* [Problem]:
Please restate every record below word for word and skip the pictures.

--- Material for the task ---

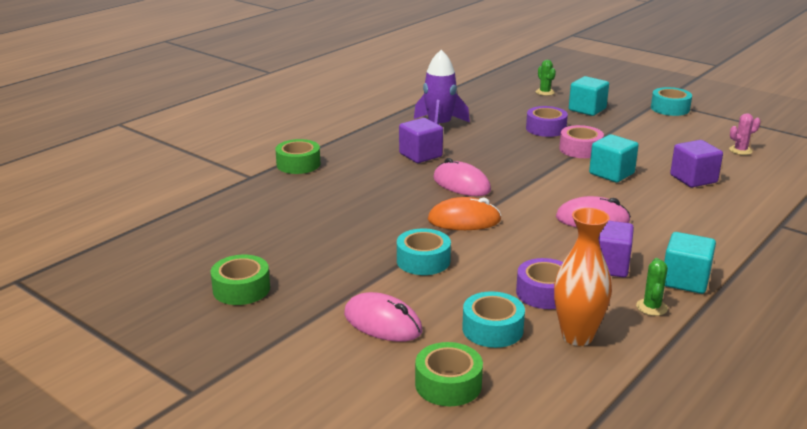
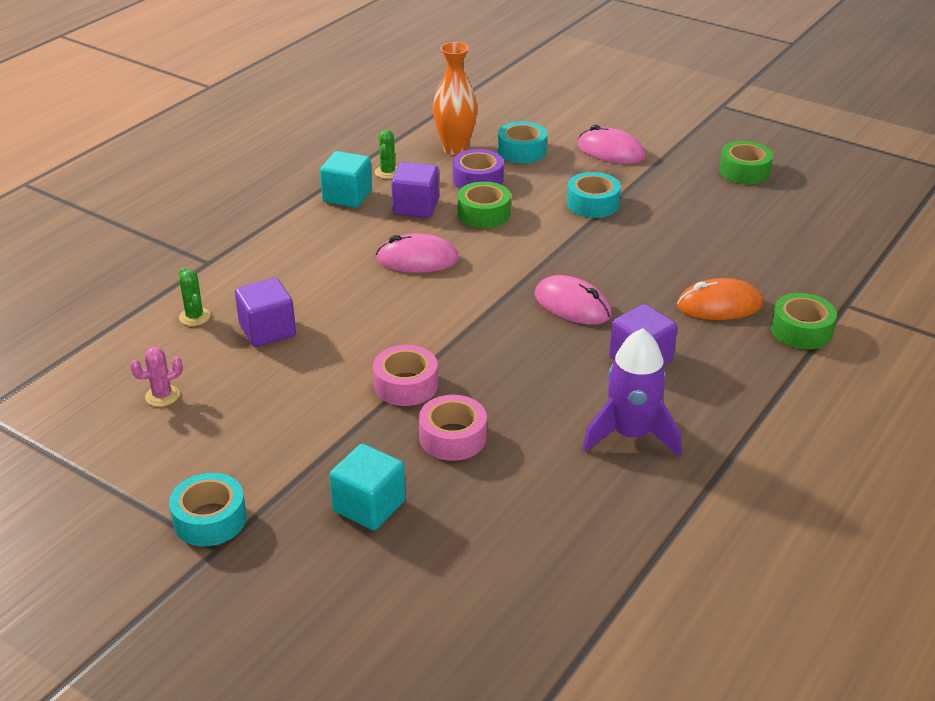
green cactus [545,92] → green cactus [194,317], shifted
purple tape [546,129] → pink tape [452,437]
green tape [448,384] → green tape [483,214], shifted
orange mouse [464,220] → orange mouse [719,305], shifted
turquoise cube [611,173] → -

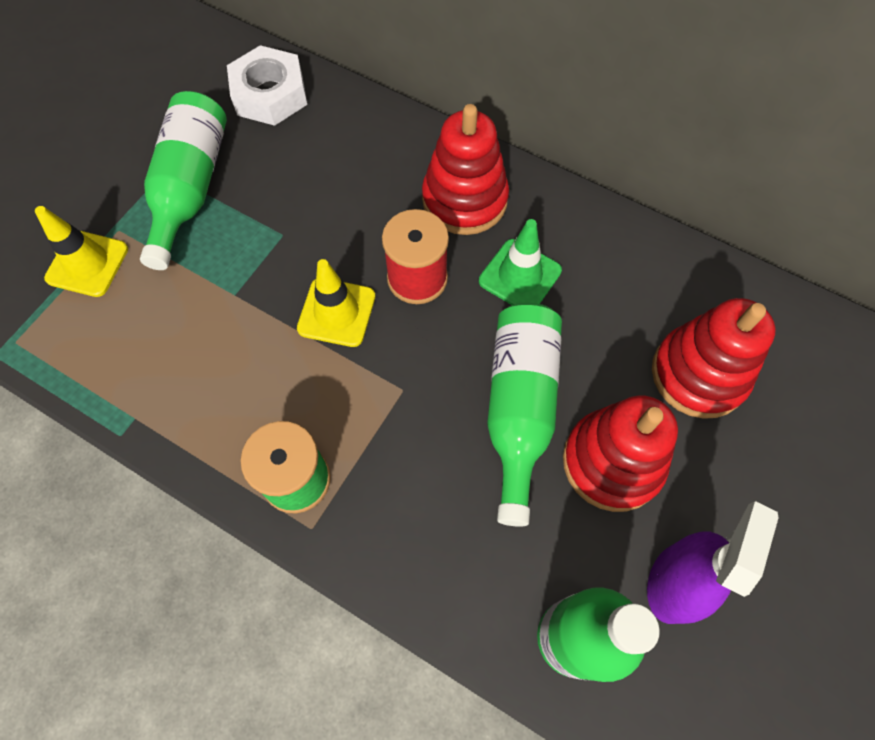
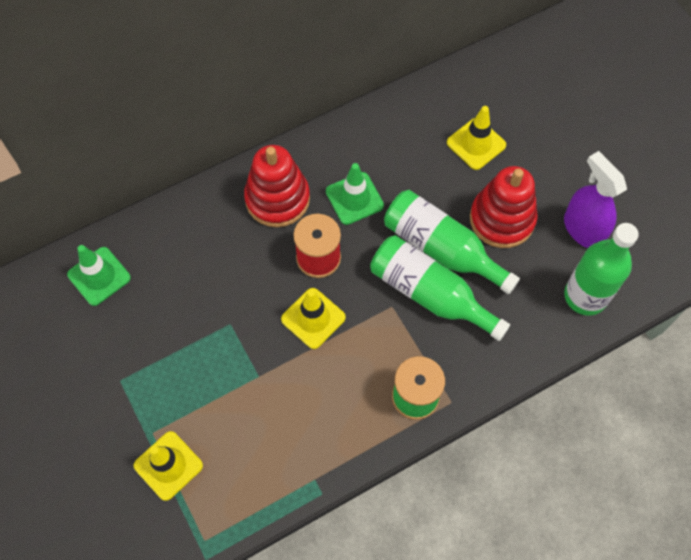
white nut [270,94] → green traffic cone [99,276]
green bottle [190,188] → green bottle [430,294], shifted
red stacking toy [698,374] → yellow traffic cone [476,144]

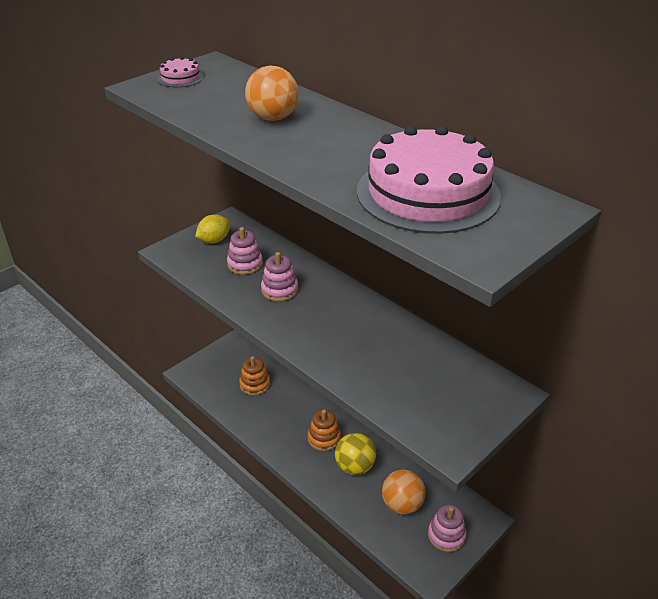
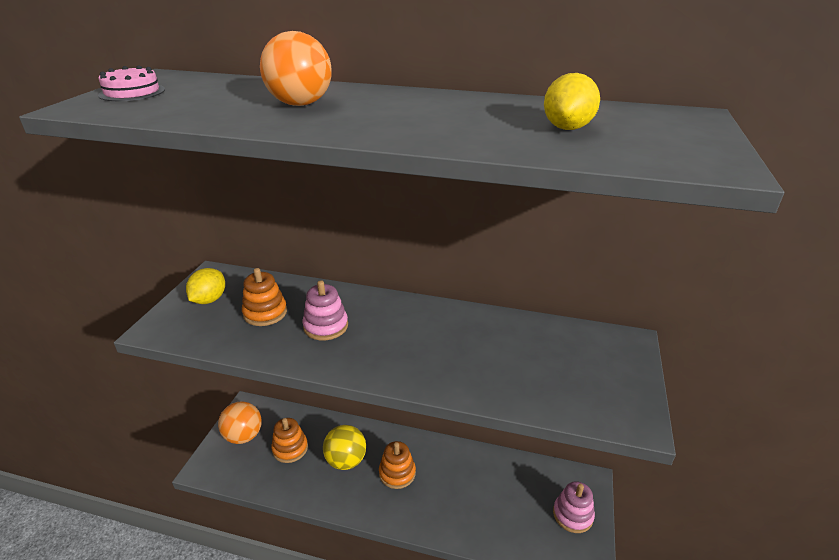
orange ball [402,504] → orange ball [243,436], shifted
pink stacking toy [245,264] → orange stacking toy [265,313]
yellow ball [354,466] → yellow ball [346,460], shifted
pink cake [428,193] → yellow lemon [567,128]

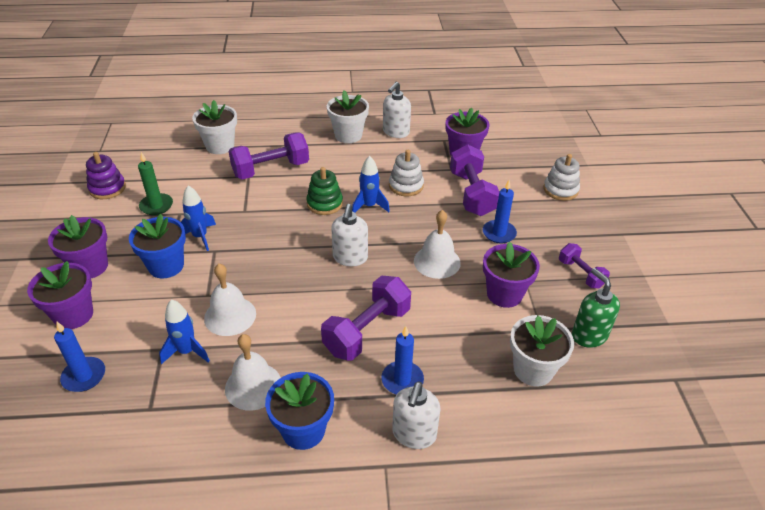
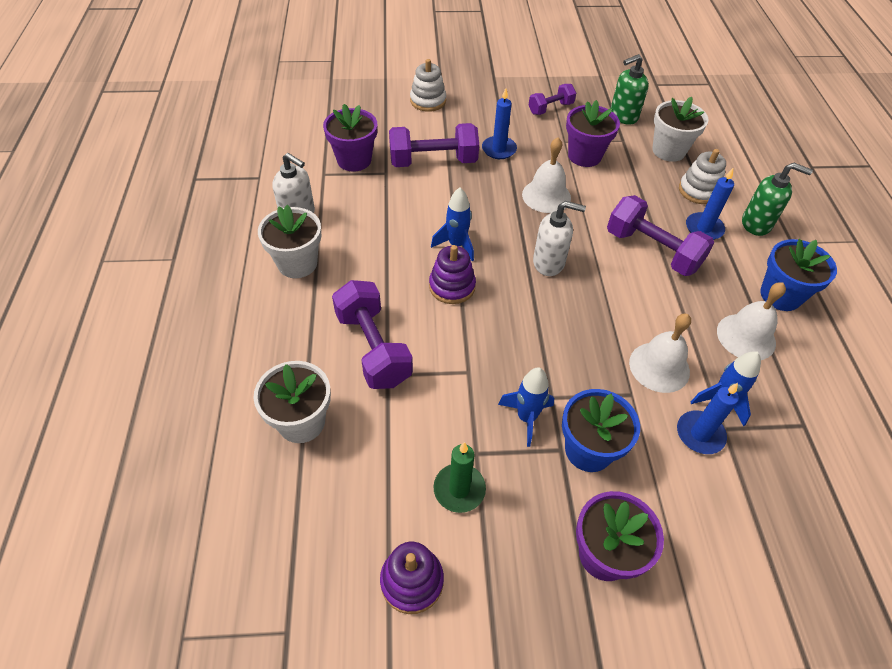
green stacking toy [324,203] → purple stacking toy [452,286]
blue candle [84,376] → blue candle [700,434], shifted
white stacking toy [406,186] → white stacking toy [698,191], shifted
white soap dispenser [414,434] → green soap dispenser [756,224]
purple flower pot [73,315] → -

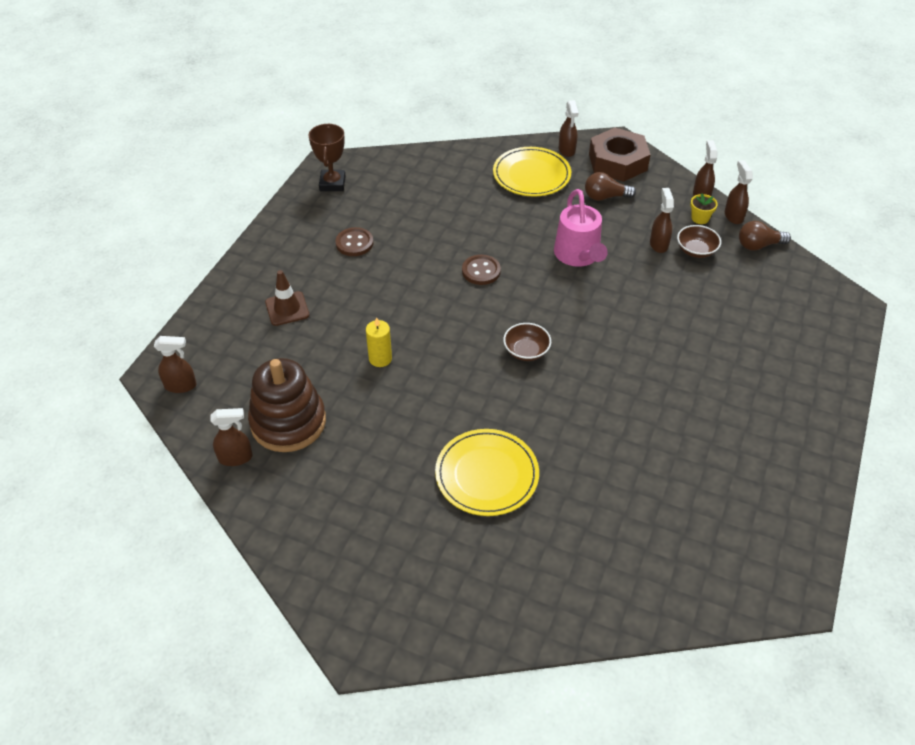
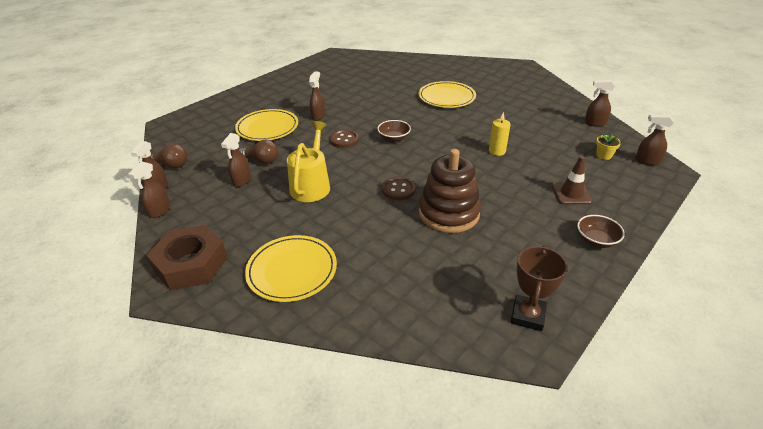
- → yellow plate [267,127]
brown light bulb [605,197] → brown light bulb [261,160], shifted
pink watering can [578,255] → yellow watering can [311,185]
brown spray bottle [567,150] → brown spray bottle [318,116], shifted
brown button [354,243] → brown button [344,140], shifted
brown stacking toy [288,422] → brown stacking toy [449,213], shifted
brown bowl [696,250] → brown bowl [596,240], shifted
yellow flower pot [700,218] → yellow flower pot [604,155], shifted

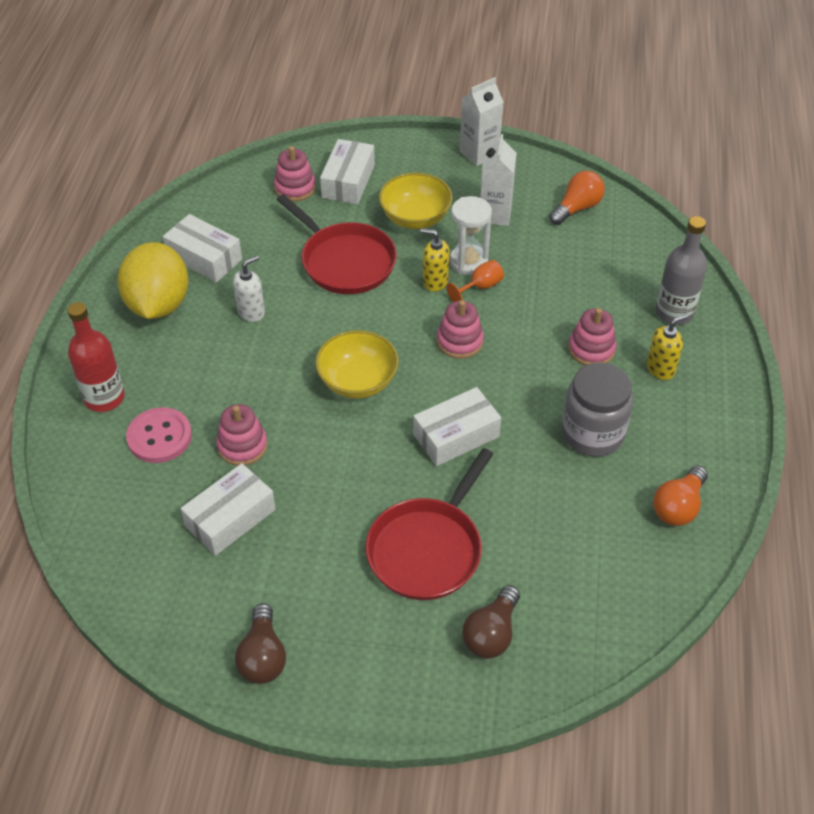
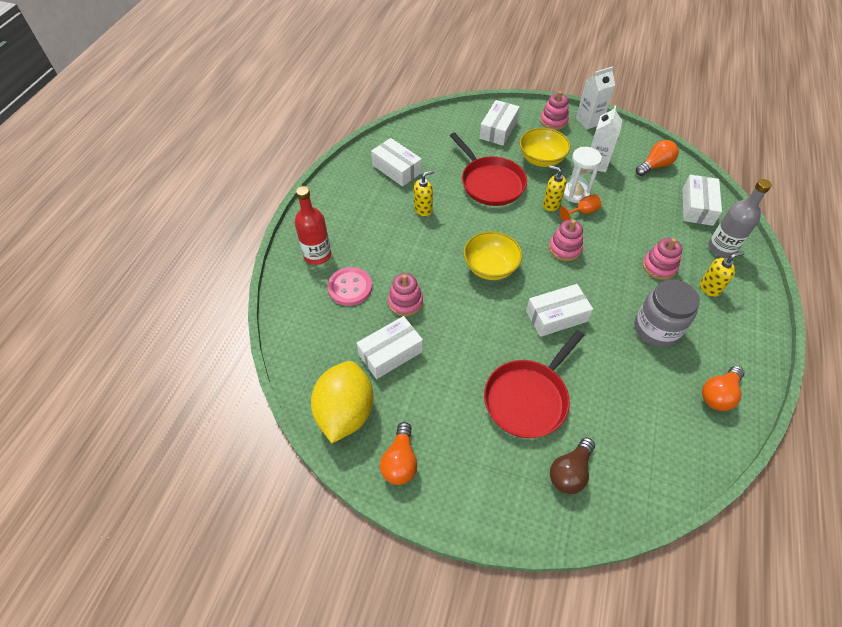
yellow lemon [158,304] → yellow lemon [345,412], shifted
brown light bulb [263,656] → orange light bulb [400,461]
white soap dispenser [251,312] → yellow soap dispenser [423,209]
pink stacking toy [295,188] → pink stacking toy [553,121], shifted
- → white box [697,207]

---

* [Task answer]:
green cactus [545,92] → green cactus [194,317], shifted
purple tape [546,129] → pink tape [452,437]
green tape [448,384] → green tape [483,214], shifted
orange mouse [464,220] → orange mouse [719,305], shifted
turquoise cube [611,173] → -

white nut [270,94] → green traffic cone [99,276]
green bottle [190,188] → green bottle [430,294], shifted
red stacking toy [698,374] → yellow traffic cone [476,144]

orange ball [402,504] → orange ball [243,436], shifted
pink stacking toy [245,264] → orange stacking toy [265,313]
yellow ball [354,466] → yellow ball [346,460], shifted
pink cake [428,193] → yellow lemon [567,128]

green stacking toy [324,203] → purple stacking toy [452,286]
blue candle [84,376] → blue candle [700,434], shifted
white stacking toy [406,186] → white stacking toy [698,191], shifted
white soap dispenser [414,434] → green soap dispenser [756,224]
purple flower pot [73,315] → -

- → yellow plate [267,127]
brown light bulb [605,197] → brown light bulb [261,160], shifted
pink watering can [578,255] → yellow watering can [311,185]
brown spray bottle [567,150] → brown spray bottle [318,116], shifted
brown button [354,243] → brown button [344,140], shifted
brown stacking toy [288,422] → brown stacking toy [449,213], shifted
brown bowl [696,250] → brown bowl [596,240], shifted
yellow flower pot [700,218] → yellow flower pot [604,155], shifted

yellow lemon [158,304] → yellow lemon [345,412], shifted
brown light bulb [263,656] → orange light bulb [400,461]
white soap dispenser [251,312] → yellow soap dispenser [423,209]
pink stacking toy [295,188] → pink stacking toy [553,121], shifted
- → white box [697,207]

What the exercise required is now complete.